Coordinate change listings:
+++
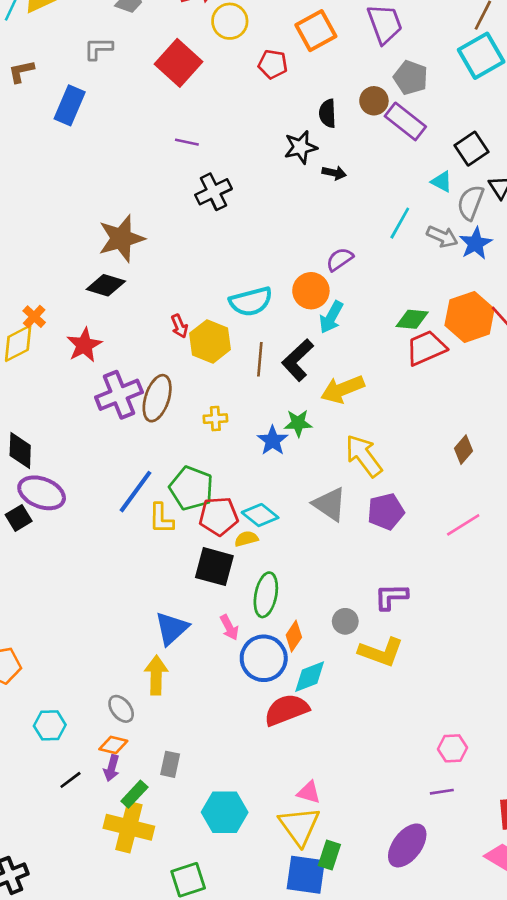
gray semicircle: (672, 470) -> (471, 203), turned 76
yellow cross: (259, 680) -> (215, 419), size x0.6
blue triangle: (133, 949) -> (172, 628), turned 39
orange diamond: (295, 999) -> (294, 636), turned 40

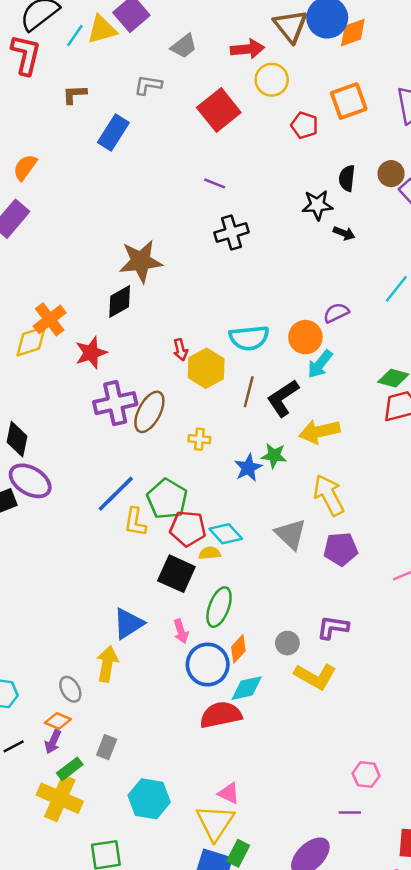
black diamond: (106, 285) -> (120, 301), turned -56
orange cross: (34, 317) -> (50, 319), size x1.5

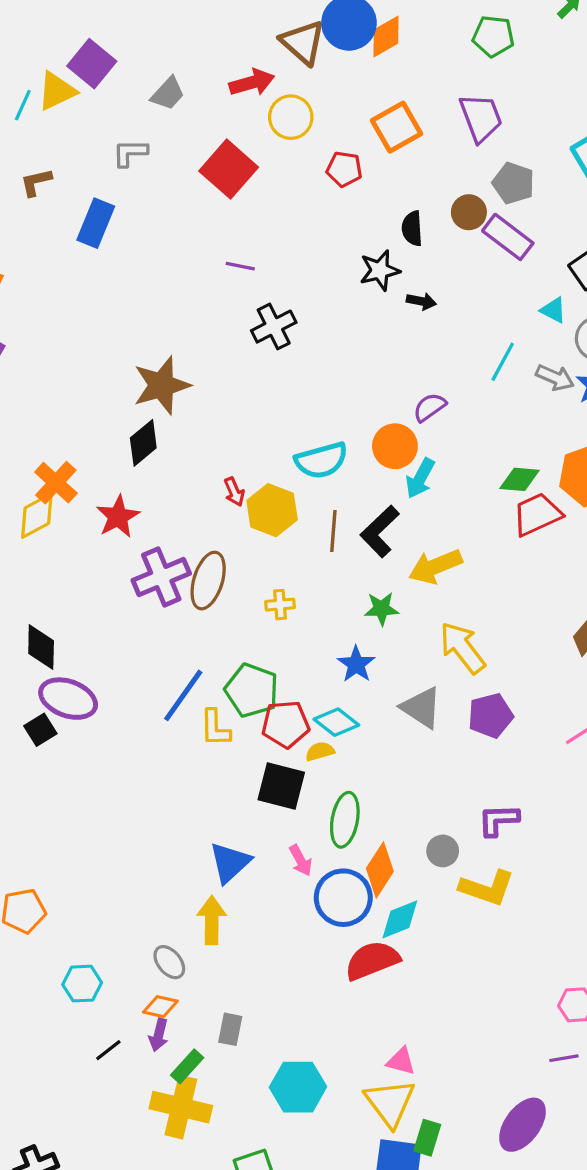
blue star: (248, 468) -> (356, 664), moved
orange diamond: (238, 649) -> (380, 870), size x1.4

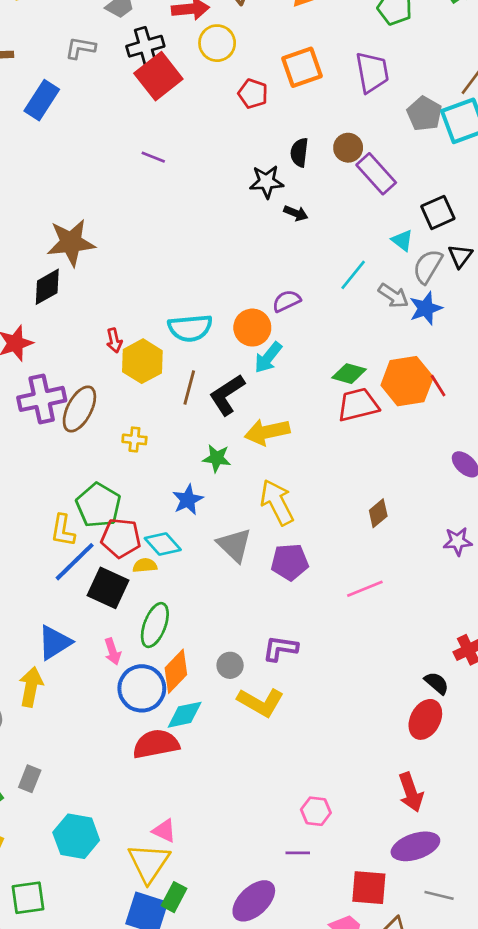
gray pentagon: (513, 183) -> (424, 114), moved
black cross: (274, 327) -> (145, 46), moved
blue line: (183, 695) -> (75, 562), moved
+++
WHAT IS NEEDED:
Restate the lines above from the one containing "orange diamond: (295, 999)" through the one containing "black cross: (274, 327) -> (145, 46), moved", inclusive, exactly and without pictures.

YOUR RESPONSE:
orange diamond: (295, 999) -> (294, 636), turned 40

black diamond: (106, 285) -> (120, 301), turned -56
orange cross: (34, 317) -> (50, 319), size x1.5

blue star: (248, 468) -> (356, 664), moved
orange diamond: (238, 649) -> (380, 870), size x1.4

gray pentagon: (513, 183) -> (424, 114), moved
black cross: (274, 327) -> (145, 46), moved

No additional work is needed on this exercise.